§ **Request**: Copy out every one of the items below word for word, leaving nothing out and changing nothing.

§ **Items**:
+++
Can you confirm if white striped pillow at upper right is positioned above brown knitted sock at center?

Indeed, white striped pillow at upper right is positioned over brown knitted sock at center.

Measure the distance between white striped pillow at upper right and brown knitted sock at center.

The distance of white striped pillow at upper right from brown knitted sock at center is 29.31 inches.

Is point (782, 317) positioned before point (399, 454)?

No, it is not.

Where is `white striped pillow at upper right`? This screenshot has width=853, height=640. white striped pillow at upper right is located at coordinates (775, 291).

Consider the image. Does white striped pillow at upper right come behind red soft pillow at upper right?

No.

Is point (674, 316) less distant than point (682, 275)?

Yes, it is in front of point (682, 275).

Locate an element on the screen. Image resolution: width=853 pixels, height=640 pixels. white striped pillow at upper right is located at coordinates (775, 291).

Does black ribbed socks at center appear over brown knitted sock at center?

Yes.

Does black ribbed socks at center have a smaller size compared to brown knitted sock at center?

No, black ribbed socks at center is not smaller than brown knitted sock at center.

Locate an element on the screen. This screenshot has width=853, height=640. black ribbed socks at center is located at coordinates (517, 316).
+++
§ **Task output**:
Can you confirm if white striped pillow at upper right is positioned above brown knitted sock at center?

Indeed, white striped pillow at upper right is positioned over brown knitted sock at center.

Measure the distance between white striped pillow at upper right and brown knitted sock at center.

The distance of white striped pillow at upper right from brown knitted sock at center is 29.31 inches.

Is point (782, 317) positioned before point (399, 454)?

No, it is not.

Where is `white striped pillow at upper right`? This screenshot has width=853, height=640. white striped pillow at upper right is located at coordinates (775, 291).

Consider the image. Does white striped pillow at upper right come behind red soft pillow at upper right?

No.

Is point (674, 316) less distant than point (682, 275)?

Yes, it is in front of point (682, 275).

Locate an element on the screen. Image resolution: width=853 pixels, height=640 pixels. white striped pillow at upper right is located at coordinates (775, 291).

Does black ribbed socks at center appear over brown knitted sock at center?

Yes.

Does black ribbed socks at center have a smaller size compared to brown knitted sock at center?

No, black ribbed socks at center is not smaller than brown knitted sock at center.

Locate an element on the screen. This screenshot has width=853, height=640. black ribbed socks at center is located at coordinates (517, 316).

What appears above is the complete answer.